**Task objective:** Copy the lines of the records, beginning with the line that contains "red cross: rotated 35 degrees clockwise" and running through the line that contains "white triangle: moved 15 px up". Leave the pictures out.
:::
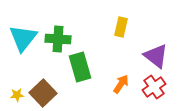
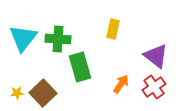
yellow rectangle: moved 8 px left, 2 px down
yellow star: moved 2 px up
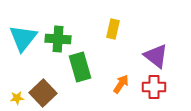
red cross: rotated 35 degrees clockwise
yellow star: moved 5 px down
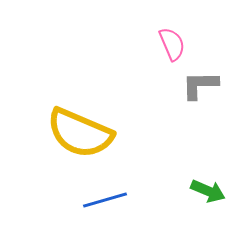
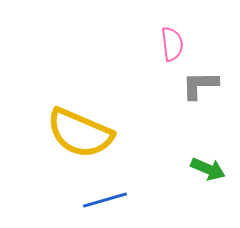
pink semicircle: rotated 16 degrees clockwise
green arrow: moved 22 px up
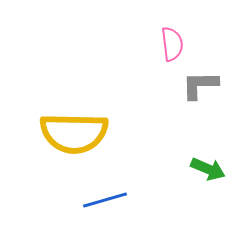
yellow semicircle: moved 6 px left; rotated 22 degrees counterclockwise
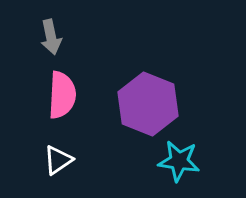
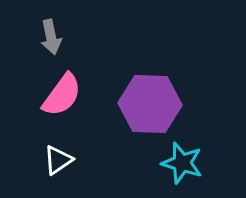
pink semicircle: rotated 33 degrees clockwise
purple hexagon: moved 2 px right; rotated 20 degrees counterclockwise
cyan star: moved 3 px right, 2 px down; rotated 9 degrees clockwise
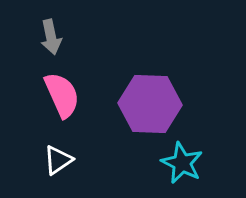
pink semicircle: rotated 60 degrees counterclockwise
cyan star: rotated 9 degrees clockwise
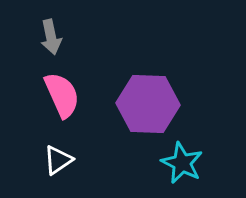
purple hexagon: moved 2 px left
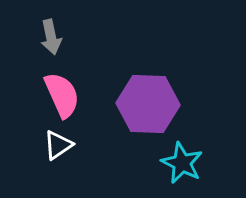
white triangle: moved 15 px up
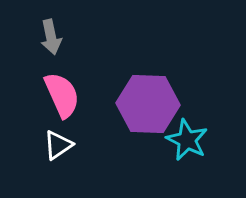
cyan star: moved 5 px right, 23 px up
:::
**Written response:**
red cross: rotated 35 degrees clockwise
yellow star: moved 5 px down
pink semicircle: rotated 16 degrees clockwise
green arrow: moved 22 px up
yellow semicircle: moved 6 px left; rotated 22 degrees counterclockwise
pink semicircle: rotated 33 degrees clockwise
purple hexagon: moved 2 px right; rotated 20 degrees counterclockwise
cyan star: moved 3 px right, 2 px down; rotated 9 degrees clockwise
pink semicircle: rotated 60 degrees counterclockwise
cyan star: rotated 9 degrees clockwise
purple hexagon: moved 2 px left
white triangle: moved 15 px up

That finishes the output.